=== What you have to do ===
Print the lines that run from the line with "HALL pin OUT: GP15 -> GP18" to the line with "PIXELS1 pin DIN: GP0 -> GP19", keeping both end lines, exactly as they appear in the entries below, and nothing else.

=== Material for this task ===
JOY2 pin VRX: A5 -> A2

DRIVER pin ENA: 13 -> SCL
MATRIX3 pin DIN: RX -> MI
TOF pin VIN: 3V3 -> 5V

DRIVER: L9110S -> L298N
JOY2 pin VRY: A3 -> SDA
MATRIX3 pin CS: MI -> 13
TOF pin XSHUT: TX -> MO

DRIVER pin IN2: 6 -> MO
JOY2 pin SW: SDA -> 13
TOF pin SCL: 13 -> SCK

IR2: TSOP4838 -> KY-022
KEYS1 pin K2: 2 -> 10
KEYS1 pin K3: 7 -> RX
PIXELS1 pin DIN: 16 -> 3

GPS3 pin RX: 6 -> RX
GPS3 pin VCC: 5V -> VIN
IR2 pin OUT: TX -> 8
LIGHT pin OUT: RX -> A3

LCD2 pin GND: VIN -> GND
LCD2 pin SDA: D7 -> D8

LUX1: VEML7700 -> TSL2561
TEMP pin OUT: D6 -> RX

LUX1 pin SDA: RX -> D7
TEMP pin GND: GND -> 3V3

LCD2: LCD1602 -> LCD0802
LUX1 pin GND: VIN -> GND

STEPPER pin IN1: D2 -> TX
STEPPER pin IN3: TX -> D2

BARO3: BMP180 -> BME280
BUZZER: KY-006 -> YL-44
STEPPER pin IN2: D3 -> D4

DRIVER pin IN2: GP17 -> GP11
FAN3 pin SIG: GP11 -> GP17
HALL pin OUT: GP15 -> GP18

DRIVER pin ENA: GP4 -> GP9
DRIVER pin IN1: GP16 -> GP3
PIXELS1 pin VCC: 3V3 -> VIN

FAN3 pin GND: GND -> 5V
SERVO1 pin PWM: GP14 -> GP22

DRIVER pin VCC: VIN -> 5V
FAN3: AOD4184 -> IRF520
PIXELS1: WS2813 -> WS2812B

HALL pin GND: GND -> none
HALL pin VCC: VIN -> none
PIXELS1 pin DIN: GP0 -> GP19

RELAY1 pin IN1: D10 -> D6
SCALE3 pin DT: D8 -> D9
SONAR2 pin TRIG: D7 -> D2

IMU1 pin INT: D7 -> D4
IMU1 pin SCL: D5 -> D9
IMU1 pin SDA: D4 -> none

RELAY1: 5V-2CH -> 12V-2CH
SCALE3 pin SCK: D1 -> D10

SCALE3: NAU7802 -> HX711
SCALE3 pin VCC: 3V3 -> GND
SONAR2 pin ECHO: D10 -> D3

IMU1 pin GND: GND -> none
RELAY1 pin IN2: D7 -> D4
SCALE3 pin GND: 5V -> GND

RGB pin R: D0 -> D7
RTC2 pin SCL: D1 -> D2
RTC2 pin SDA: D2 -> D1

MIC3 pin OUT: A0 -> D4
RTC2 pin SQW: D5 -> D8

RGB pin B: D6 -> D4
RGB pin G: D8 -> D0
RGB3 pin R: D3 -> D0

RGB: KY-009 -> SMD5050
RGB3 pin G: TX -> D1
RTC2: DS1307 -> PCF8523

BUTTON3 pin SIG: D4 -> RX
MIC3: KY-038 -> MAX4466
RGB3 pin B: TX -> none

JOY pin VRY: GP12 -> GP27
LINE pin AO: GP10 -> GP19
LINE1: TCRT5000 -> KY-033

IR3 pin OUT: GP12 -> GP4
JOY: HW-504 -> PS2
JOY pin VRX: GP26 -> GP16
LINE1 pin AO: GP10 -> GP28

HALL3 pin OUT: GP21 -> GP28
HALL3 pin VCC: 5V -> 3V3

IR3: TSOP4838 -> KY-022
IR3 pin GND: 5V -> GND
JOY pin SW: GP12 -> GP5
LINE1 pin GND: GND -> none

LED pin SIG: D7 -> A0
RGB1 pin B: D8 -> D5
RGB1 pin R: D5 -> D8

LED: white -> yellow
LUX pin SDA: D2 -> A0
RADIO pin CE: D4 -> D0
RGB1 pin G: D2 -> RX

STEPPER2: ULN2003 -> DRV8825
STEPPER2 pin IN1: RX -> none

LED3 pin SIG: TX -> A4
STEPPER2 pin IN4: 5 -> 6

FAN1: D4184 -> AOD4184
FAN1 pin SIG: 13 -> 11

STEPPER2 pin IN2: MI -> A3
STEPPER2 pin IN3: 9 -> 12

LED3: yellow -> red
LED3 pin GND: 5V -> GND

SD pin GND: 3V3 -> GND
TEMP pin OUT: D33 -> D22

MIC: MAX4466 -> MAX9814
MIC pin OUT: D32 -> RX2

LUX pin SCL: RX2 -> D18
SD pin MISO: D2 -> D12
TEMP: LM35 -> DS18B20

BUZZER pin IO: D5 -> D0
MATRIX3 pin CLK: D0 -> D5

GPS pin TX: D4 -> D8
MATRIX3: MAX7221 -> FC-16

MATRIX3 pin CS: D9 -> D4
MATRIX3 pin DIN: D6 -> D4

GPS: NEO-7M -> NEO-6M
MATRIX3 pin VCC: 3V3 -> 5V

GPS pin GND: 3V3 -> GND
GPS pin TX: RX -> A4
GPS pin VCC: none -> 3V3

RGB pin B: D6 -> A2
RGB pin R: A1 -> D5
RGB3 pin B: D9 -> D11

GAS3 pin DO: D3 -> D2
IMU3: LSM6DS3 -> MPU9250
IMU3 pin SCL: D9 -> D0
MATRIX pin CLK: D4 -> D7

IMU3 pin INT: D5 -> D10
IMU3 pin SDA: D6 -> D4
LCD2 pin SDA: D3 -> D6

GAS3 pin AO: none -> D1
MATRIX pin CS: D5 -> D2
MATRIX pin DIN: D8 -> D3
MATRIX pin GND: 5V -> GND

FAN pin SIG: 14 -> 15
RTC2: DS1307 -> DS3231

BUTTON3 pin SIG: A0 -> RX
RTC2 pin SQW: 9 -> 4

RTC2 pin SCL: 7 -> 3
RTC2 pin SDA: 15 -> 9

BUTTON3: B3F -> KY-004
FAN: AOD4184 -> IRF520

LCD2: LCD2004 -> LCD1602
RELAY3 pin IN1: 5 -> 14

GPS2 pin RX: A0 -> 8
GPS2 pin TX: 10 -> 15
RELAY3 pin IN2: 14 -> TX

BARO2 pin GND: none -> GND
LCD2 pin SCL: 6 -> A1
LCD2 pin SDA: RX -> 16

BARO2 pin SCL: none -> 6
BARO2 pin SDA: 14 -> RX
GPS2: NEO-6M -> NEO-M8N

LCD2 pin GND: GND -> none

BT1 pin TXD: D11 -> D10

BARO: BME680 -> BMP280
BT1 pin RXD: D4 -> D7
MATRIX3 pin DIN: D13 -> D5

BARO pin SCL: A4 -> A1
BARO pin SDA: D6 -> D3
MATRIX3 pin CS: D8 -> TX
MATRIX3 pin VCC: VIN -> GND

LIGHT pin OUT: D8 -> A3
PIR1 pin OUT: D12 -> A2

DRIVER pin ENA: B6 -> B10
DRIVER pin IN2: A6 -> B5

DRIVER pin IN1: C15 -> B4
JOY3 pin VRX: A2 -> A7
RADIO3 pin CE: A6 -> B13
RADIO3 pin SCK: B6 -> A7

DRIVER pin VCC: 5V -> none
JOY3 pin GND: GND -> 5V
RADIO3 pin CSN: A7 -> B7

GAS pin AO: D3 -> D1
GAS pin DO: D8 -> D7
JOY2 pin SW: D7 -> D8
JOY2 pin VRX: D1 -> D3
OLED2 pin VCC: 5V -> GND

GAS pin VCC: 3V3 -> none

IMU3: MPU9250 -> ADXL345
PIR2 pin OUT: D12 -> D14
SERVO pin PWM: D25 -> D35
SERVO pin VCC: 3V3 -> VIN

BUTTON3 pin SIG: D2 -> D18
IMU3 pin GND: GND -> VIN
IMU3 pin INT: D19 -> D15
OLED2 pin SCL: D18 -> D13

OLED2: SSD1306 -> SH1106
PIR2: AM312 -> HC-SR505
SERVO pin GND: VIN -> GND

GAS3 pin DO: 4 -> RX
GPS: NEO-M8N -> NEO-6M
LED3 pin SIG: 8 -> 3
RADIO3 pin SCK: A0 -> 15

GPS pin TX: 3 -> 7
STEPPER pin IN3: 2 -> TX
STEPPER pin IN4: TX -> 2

=== Answer for the task ===
HALL pin OUT: GP15 -> GP18

DRIVER pin ENA: GP4 -> GP9
DRIVER pin IN1: GP16 -> GP3
PIXELS1 pin VCC: 3V3 -> VIN

FAN3 pin GND: GND -> 5V
SERVO1 pin PWM: GP14 -> GP22

DRIVER pin VCC: VIN -> 5V
FAN3: AOD4184 -> IRF520
PIXELS1: WS2813 -> WS2812B

HALL pin GND: GND -> none
HALL pin VCC: VIN -> none
PIXELS1 pin DIN: GP0 -> GP19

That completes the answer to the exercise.